##### MATERIALS PROVIDED
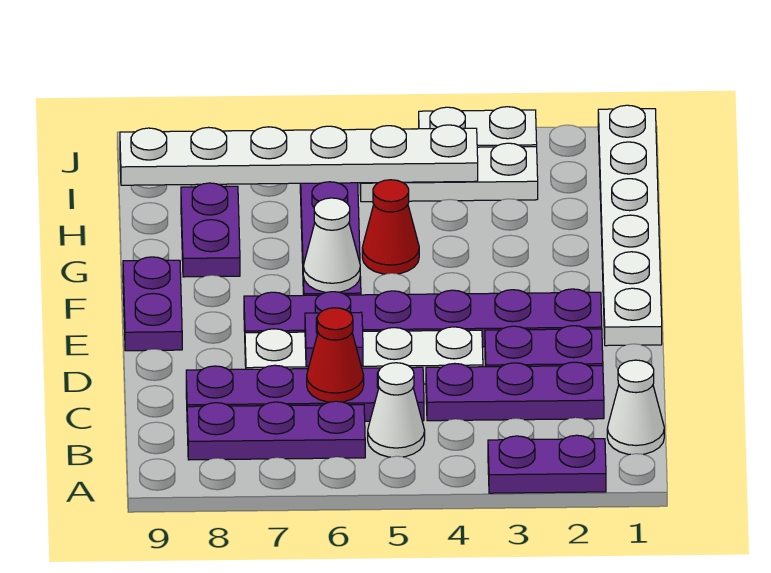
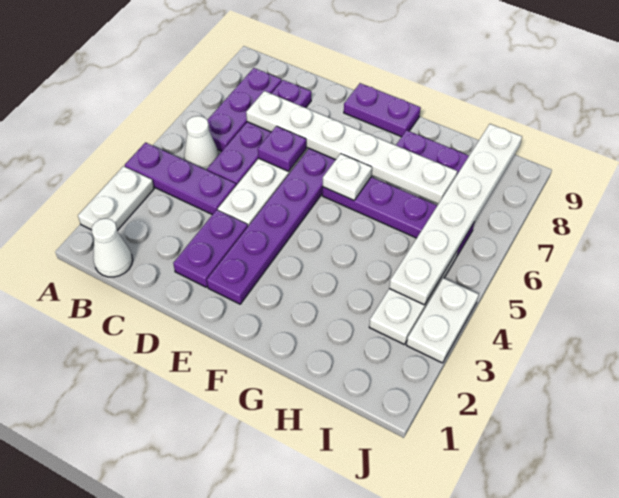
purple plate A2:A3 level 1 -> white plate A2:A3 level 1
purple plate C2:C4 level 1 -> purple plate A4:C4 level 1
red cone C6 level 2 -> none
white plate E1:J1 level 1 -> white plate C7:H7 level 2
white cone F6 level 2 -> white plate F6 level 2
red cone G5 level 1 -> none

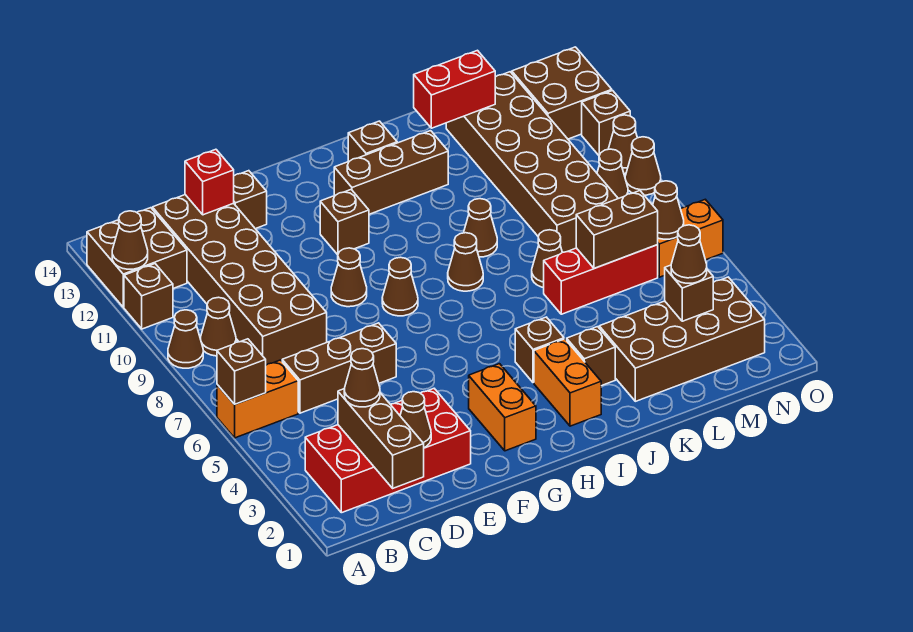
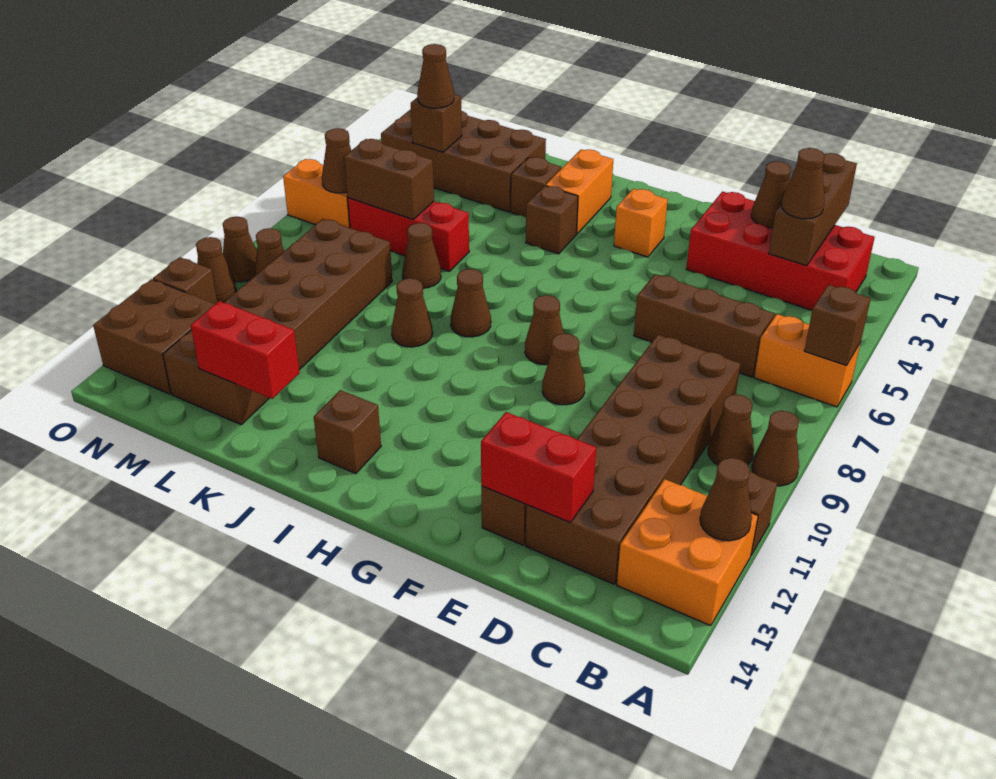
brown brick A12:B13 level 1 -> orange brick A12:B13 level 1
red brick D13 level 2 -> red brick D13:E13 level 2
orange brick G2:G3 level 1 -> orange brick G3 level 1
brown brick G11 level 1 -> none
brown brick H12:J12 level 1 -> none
##########
**WHAT YOU SHOULD DO**
Gather each line of the listing containing the word "purple" and show it.

**OUTPUT**
purple plate A2:A3 level 1 -> white plate A2:A3 level 1
purple plate C2:C4 level 1 -> purple plate A4:C4 level 1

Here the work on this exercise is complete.